### WORK ITEM
Exclude all images and print the entries below exactly.

(RECORDS TO PROCESS)

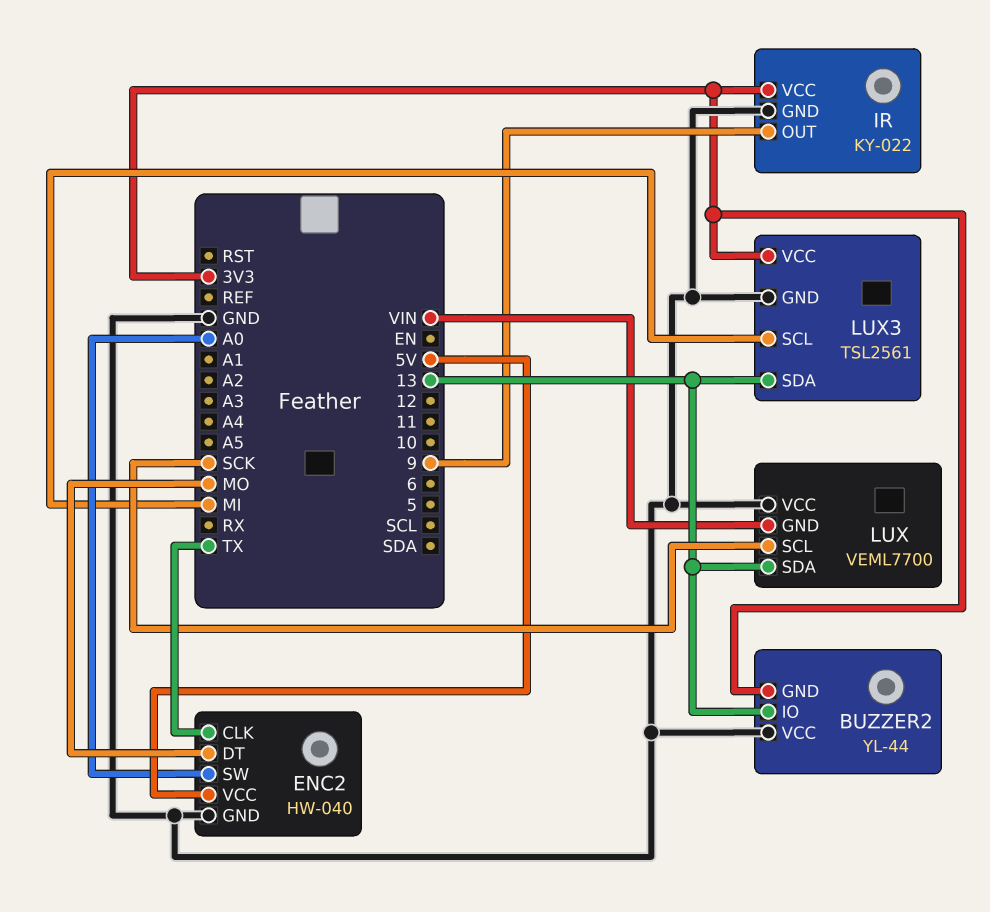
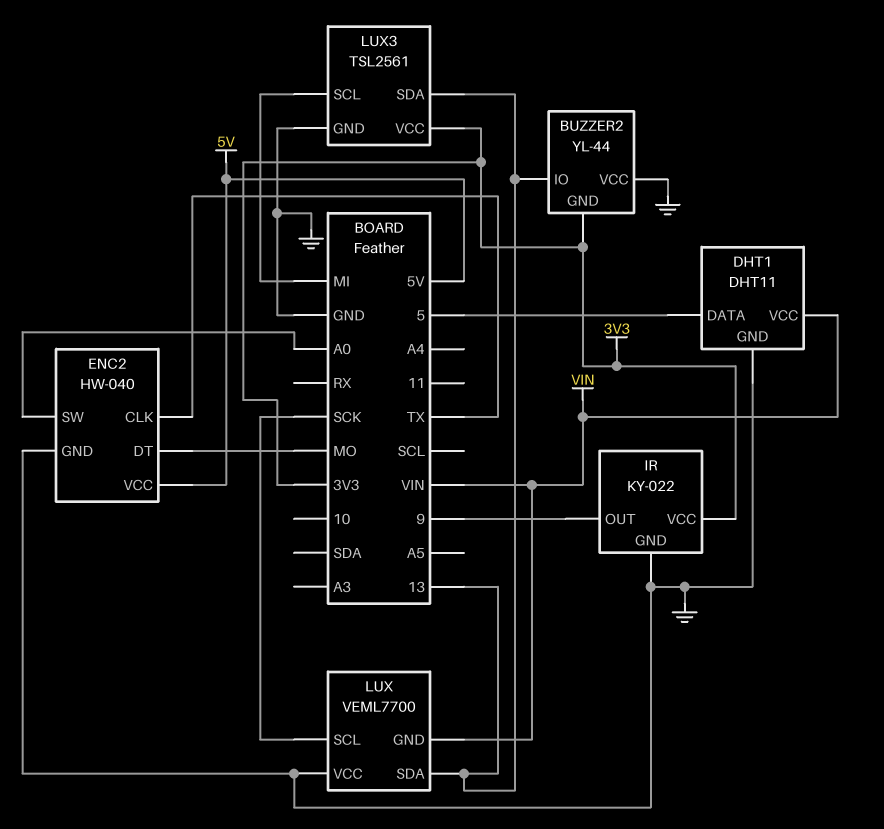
DHT1: none -> DHT11
DHT1 pin DATA: none -> 5
DHT1 pin GND: none -> GND
DHT1 pin VCC: none -> VIN

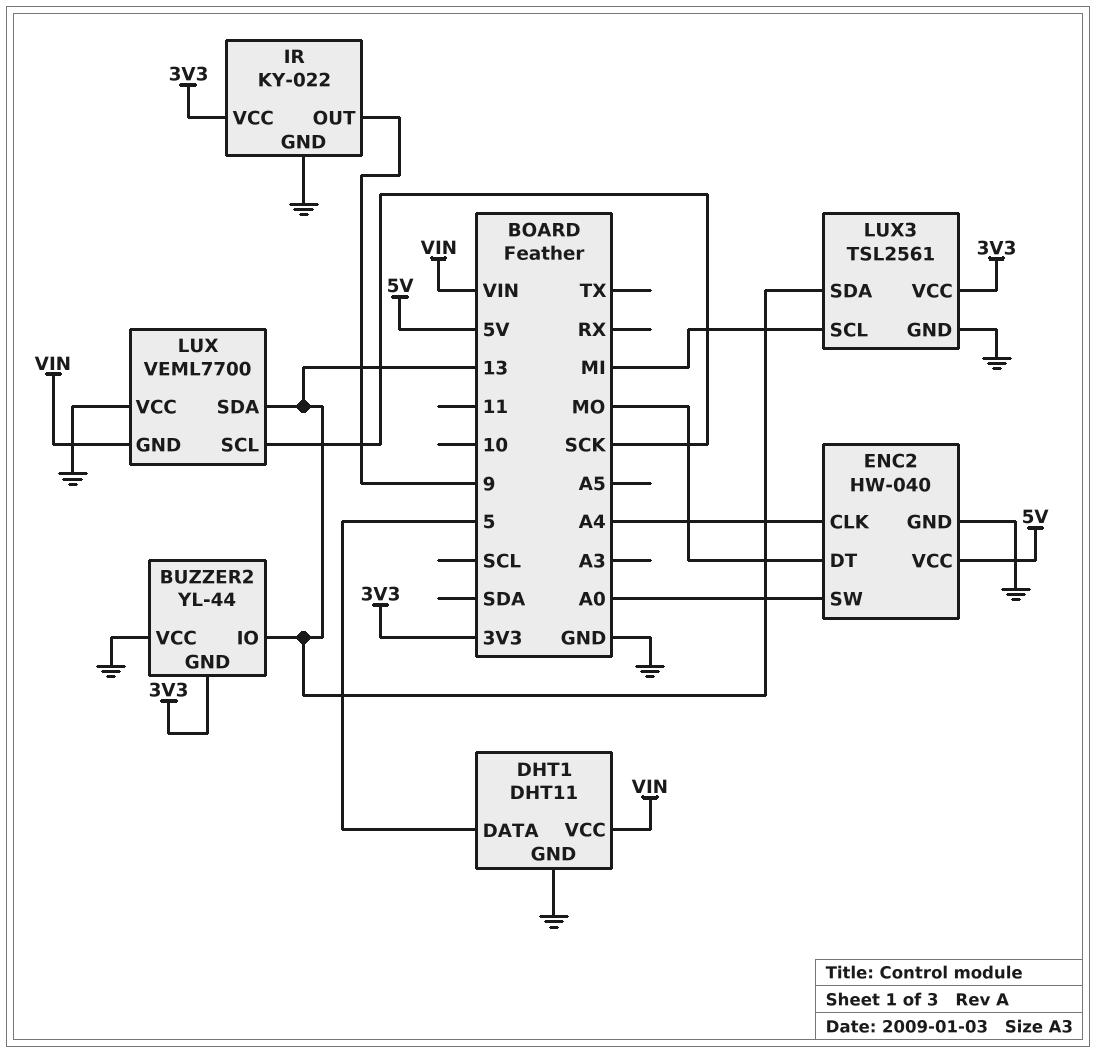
ENC2 pin CLK: TX -> A4

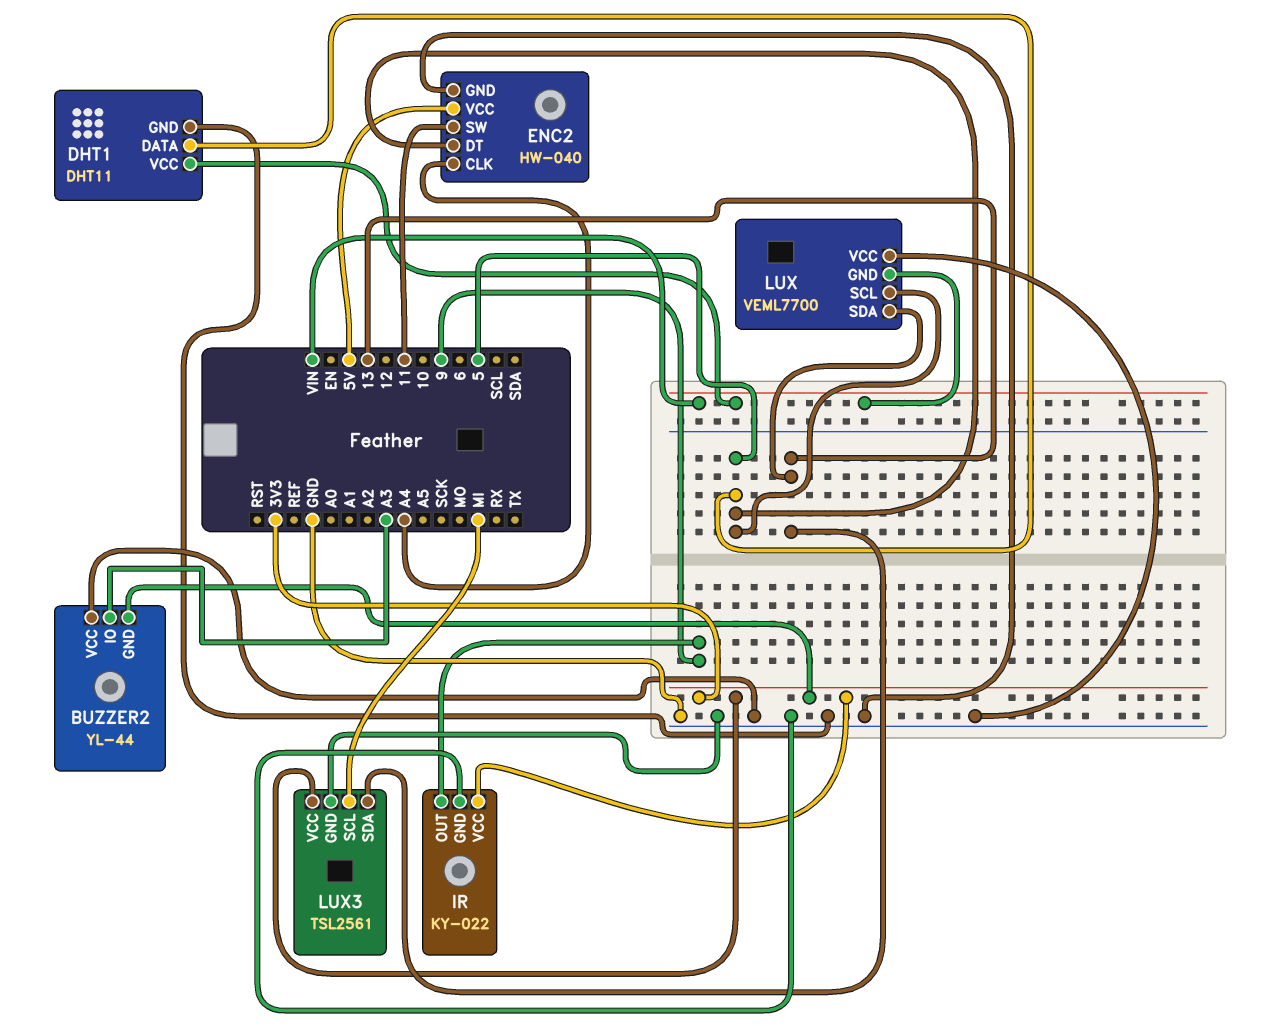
BUZZER2 pin IO: 13 -> A3
ENC2 pin DT: MO -> 5
ENC2 pin SW: A0 -> 11
LUX pin SCL: SCK -> 5

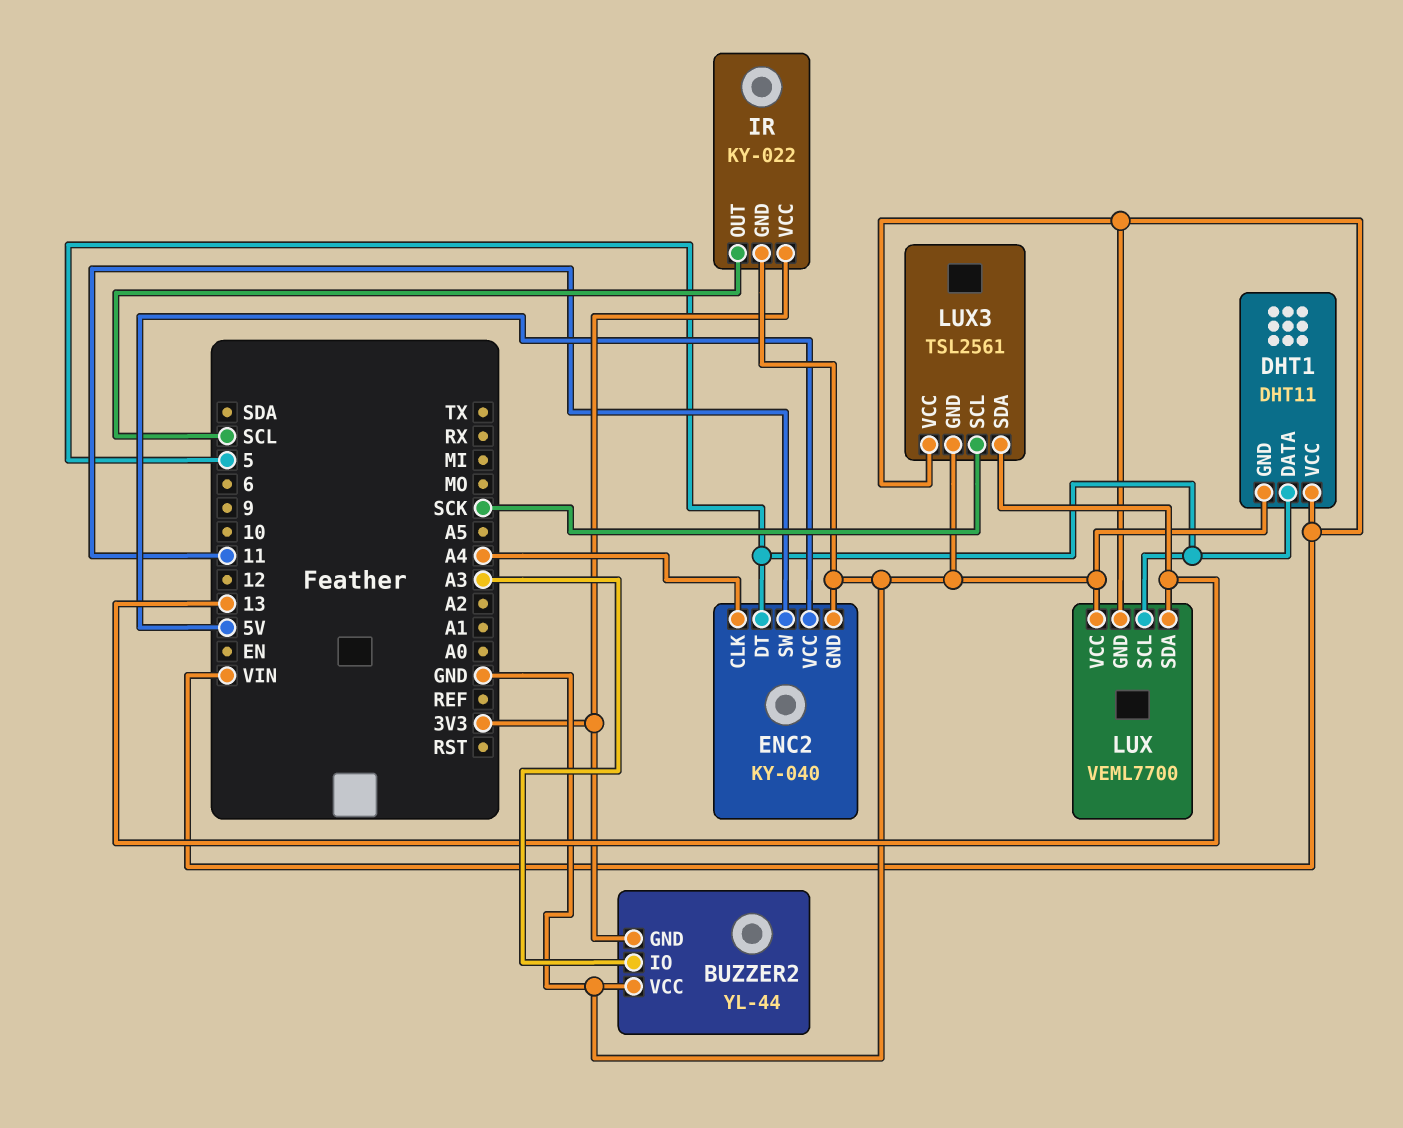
ENC2: HW-040 -> KY-040
IR pin OUT: 9 -> SCL
LUX3 pin SCL: MI -> SCK
LUX3 pin VCC: 3V3 -> VIN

(End RECORDS TO PROCESS)

### TASK SOLUTION
DHT1: none -> DHT11
DHT1 pin DATA: none -> 5
DHT1 pin GND: none -> GND
DHT1 pin VCC: none -> VIN

ENC2 pin CLK: TX -> A4

BUZZER2 pin IO: 13 -> A3
ENC2 pin DT: MO -> 5
ENC2 pin SW: A0 -> 11
LUX pin SCL: SCK -> 5

ENC2: HW-040 -> KY-040
IR pin OUT: 9 -> SCL
LUX3 pin SCL: MI -> SCK
LUX3 pin VCC: 3V3 -> VIN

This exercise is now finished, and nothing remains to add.